Scene image comparisons:
******************************

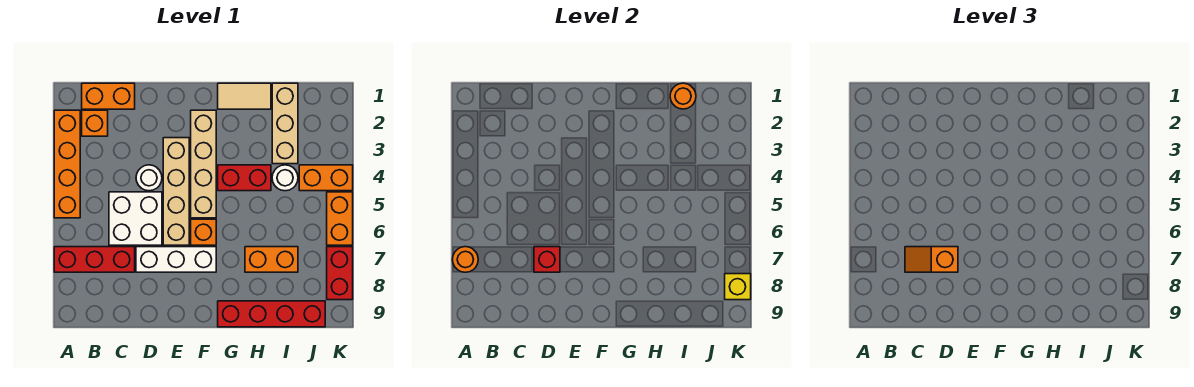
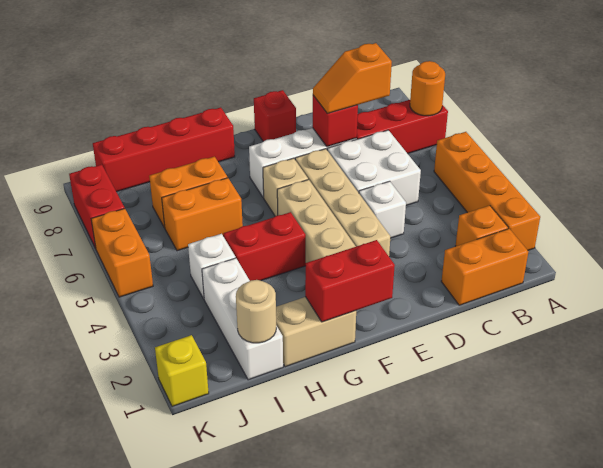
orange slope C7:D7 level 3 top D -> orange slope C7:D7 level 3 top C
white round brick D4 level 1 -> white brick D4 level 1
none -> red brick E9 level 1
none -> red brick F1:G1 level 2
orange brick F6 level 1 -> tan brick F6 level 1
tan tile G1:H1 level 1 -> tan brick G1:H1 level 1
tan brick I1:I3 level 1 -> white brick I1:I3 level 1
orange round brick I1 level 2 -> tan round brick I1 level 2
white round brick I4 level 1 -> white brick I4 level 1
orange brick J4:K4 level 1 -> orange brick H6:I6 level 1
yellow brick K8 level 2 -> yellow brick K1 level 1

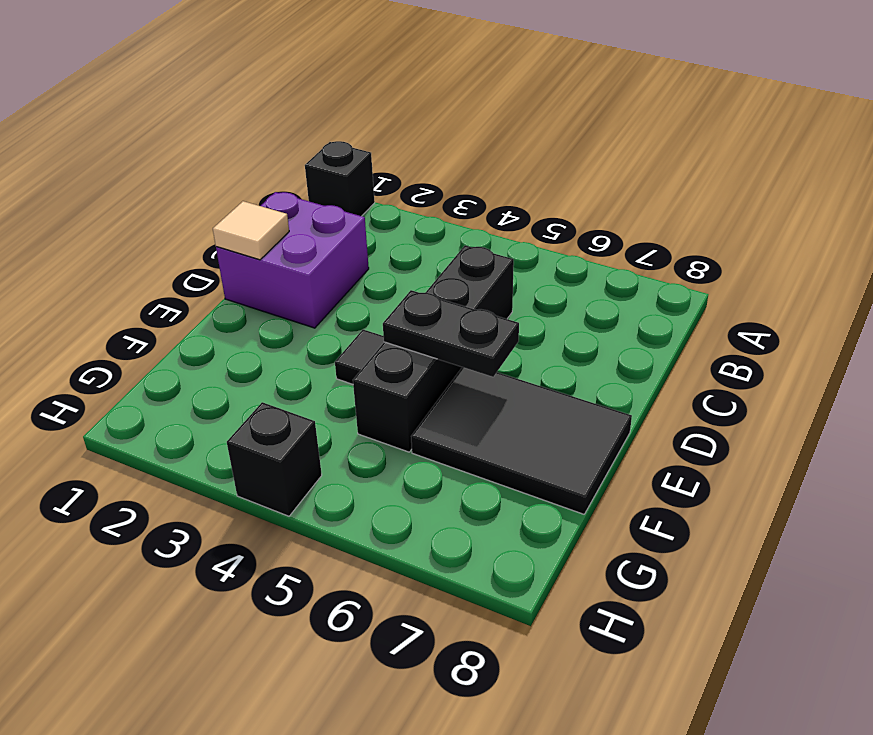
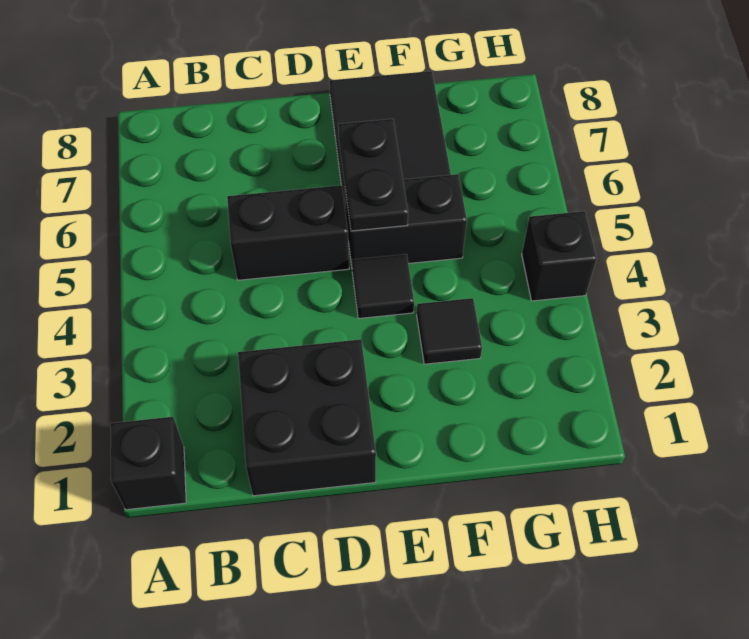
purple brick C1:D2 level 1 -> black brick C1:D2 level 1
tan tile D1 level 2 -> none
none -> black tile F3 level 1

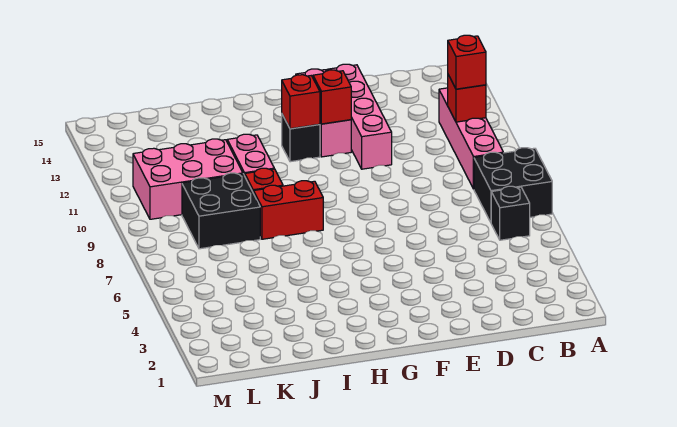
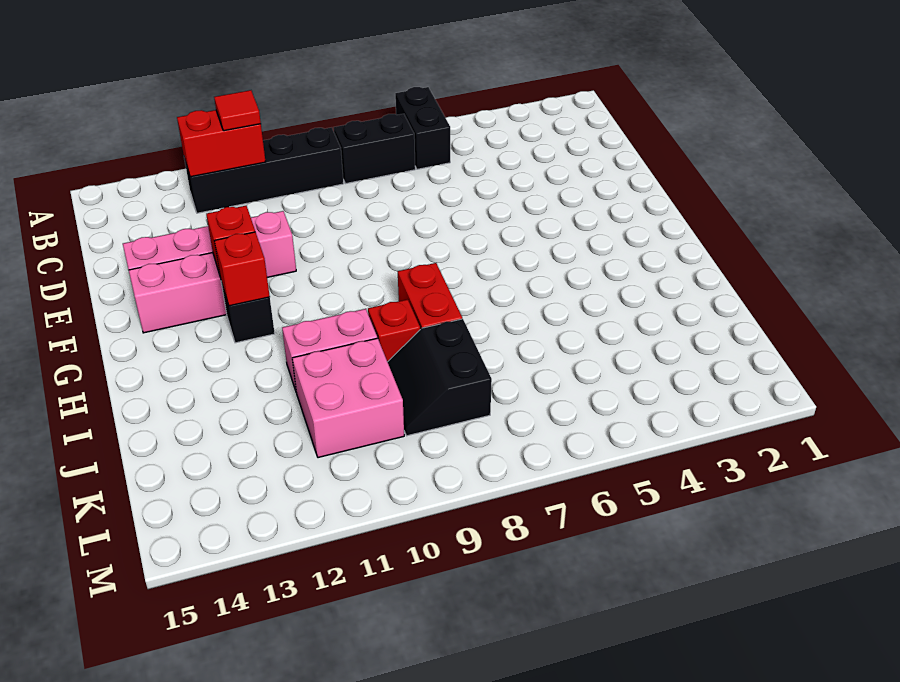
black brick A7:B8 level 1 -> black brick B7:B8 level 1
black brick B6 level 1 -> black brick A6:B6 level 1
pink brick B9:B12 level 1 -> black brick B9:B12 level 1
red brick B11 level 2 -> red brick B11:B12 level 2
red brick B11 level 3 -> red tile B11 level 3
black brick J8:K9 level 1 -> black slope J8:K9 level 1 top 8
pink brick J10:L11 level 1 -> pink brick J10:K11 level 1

******************************

All that is wanted is the lines above between the one containing "none -> black tile F3 level 1" and the one containing "black brick J8:K9", inclusive, restated word for word, with pictures omitted.

» EXERCISE SOLUTION
none -> black tile F3 level 1

black brick A7:B8 level 1 -> black brick B7:B8 level 1
black brick B6 level 1 -> black brick A6:B6 level 1
pink brick B9:B12 level 1 -> black brick B9:B12 level 1
red brick B11 level 2 -> red brick B11:B12 level 2
red brick B11 level 3 -> red tile B11 level 3
black brick J8:K9 level 1 -> black slope J8:K9 level 1 top 8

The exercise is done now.